◆ What you will do:
Needed from the data below: all lines that contain the word "brown".

◆ Data in this exercise:

§ §

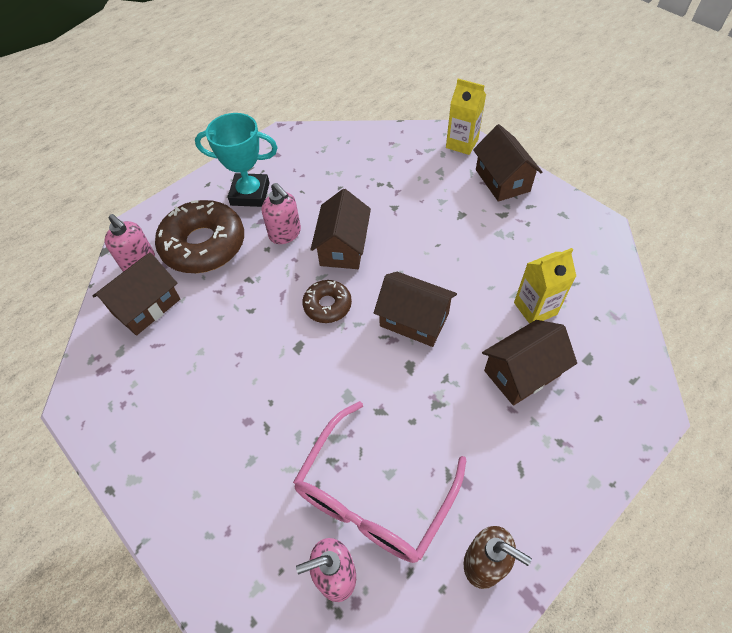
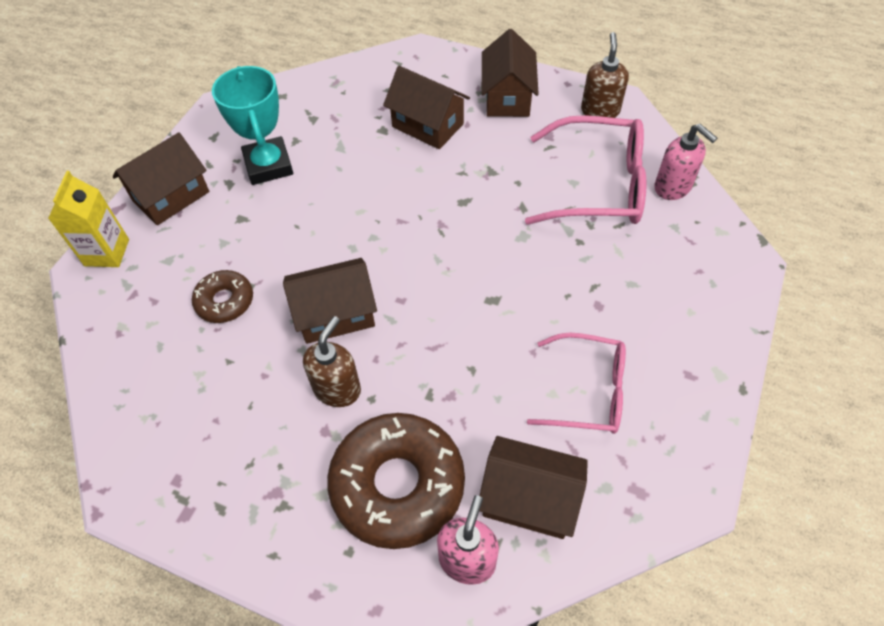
camera: 115 degrees left, 0 degrees up
(186, 374) = (588, 391): none -> pink glasses
(250, 194) = (276, 474): turquoise trophy -> turquoise trophy (268, 165)
(285, 233) = (337, 389): pink soap dispenser -> brown soap dispenser
(327, 305) = (427, 295): brown donut -> brown donut (225, 301)
(414, 320) = (409, 214): brown house -> brown house (507, 97)
(535, 308) = (351, 131): yellow carton -> none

§ §

◆ Answer to the problem:
(285, 233) = (337, 389): pink soap dispenser -> brown soap dispenser
(327, 305) = (427, 295): brown donut -> brown donut (225, 301)
(414, 320) = (409, 214): brown house -> brown house (507, 97)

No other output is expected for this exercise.